Problem details: Pictures stay out of the copy. Transcribe exactly, and only, the line with "yellow arrow: (79, 151)" through the last line of the entries below.

Shape scene image sequences
________________
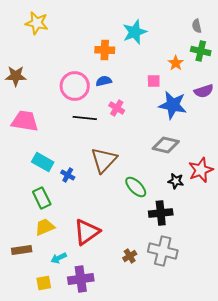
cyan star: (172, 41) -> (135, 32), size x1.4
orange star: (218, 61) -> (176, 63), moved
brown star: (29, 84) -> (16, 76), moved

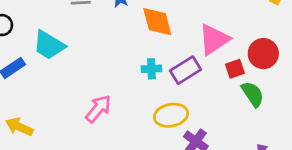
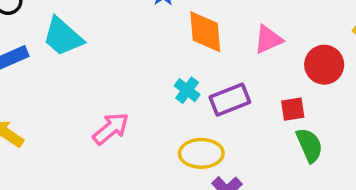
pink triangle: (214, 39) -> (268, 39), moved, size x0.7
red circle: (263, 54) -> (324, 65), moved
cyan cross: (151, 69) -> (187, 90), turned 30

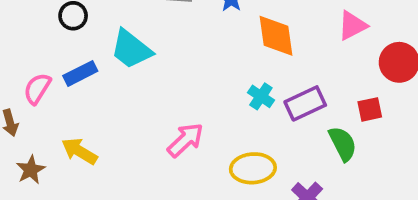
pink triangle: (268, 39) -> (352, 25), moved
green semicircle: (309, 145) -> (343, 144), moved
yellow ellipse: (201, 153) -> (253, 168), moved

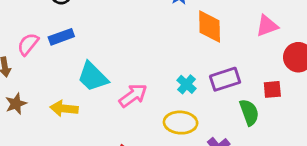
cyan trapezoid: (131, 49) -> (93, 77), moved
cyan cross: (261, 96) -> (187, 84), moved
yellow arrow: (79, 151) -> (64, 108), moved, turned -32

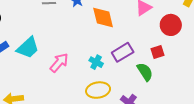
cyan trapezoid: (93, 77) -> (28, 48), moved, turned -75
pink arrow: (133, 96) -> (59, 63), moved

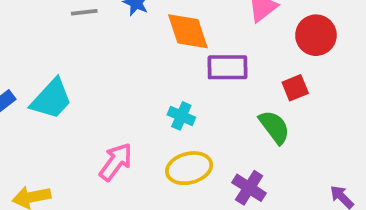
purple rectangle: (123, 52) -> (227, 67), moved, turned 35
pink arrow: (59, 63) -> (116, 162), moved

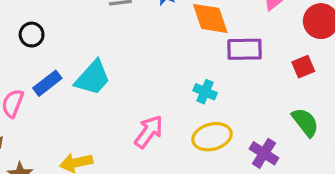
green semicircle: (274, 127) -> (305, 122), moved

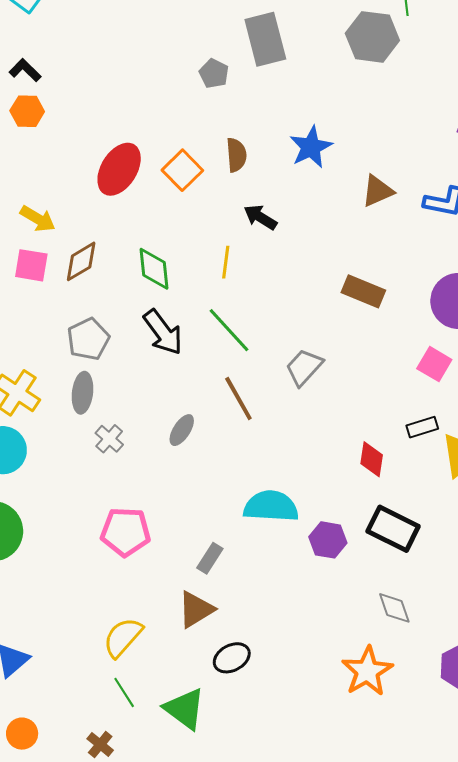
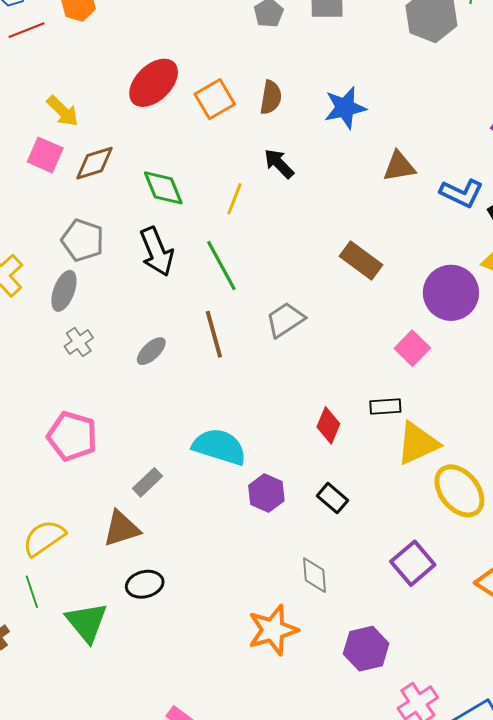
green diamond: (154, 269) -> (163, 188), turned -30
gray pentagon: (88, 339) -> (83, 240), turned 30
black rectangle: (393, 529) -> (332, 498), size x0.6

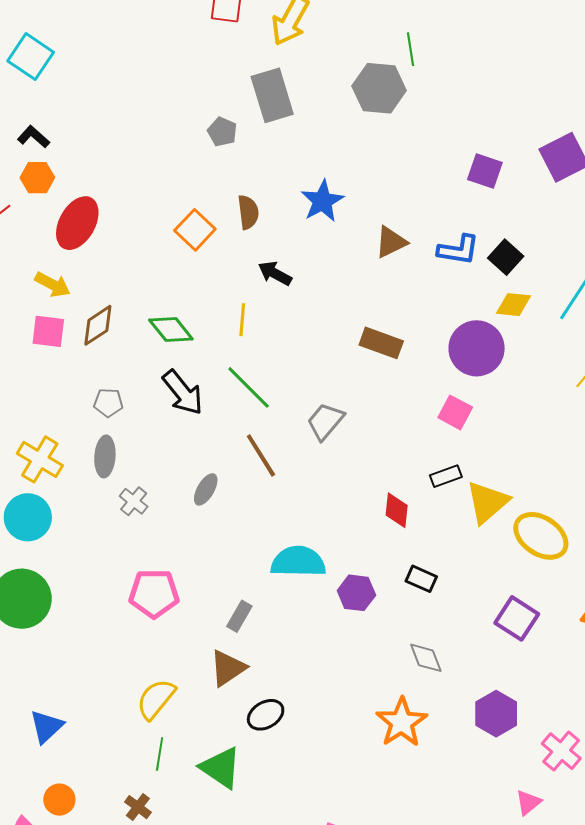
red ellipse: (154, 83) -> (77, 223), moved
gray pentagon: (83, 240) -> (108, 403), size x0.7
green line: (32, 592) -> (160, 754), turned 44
________________
Completed exercise:
yellow arrow: (79, 151) -> (64, 108), moved, turned -32

cyan trapezoid: (93, 77) -> (28, 48), moved, turned -75
pink arrow: (133, 96) -> (59, 63), moved

purple rectangle: (123, 52) -> (227, 67), moved, turned 35
pink arrow: (59, 63) -> (116, 162), moved

green semicircle: (274, 127) -> (305, 122), moved

green diamond: (154, 269) -> (163, 188), turned -30
gray pentagon: (88, 339) -> (83, 240), turned 30
black rectangle: (393, 529) -> (332, 498), size x0.6

red ellipse: (154, 83) -> (77, 223), moved
gray pentagon: (83, 240) -> (108, 403), size x0.7
green line: (32, 592) -> (160, 754), turned 44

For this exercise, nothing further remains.